[What is needed]
Pictures stay out of the answer, but every line of the material must be restated exactly.

[Information provided]
»»

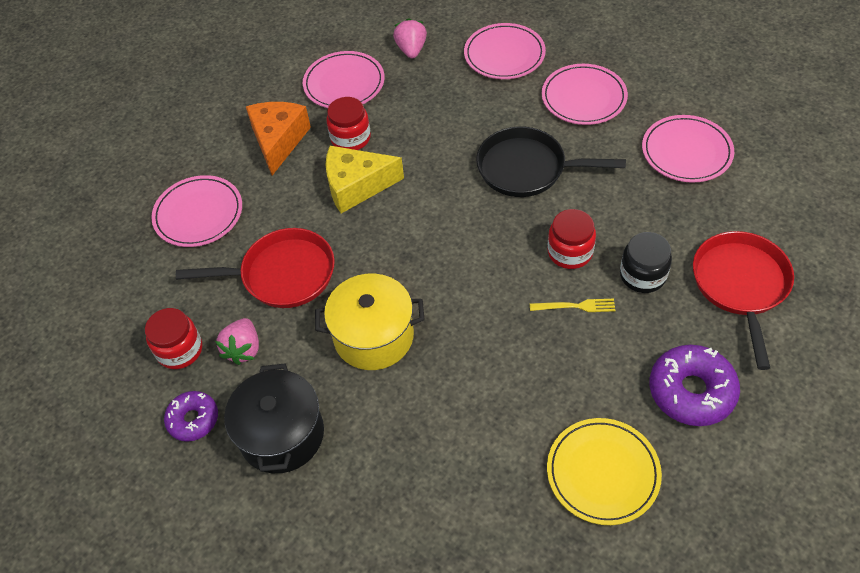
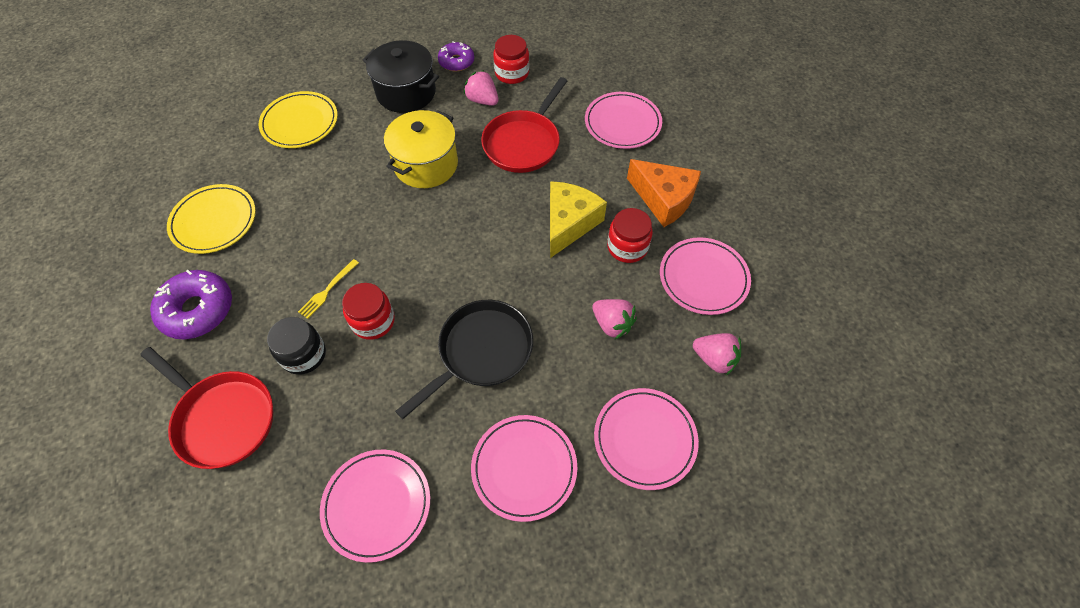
camera: 120 degrees right, 5 degrees up
(410, 512) = (300, 123): none -> yellow plate
(432, 111) = (612, 324): none -> pink strawberry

««

[Written reply]
camera: 120 degrees right, 5 degrees up
(410, 512) = (300, 123): none -> yellow plate
(432, 111) = (612, 324): none -> pink strawberry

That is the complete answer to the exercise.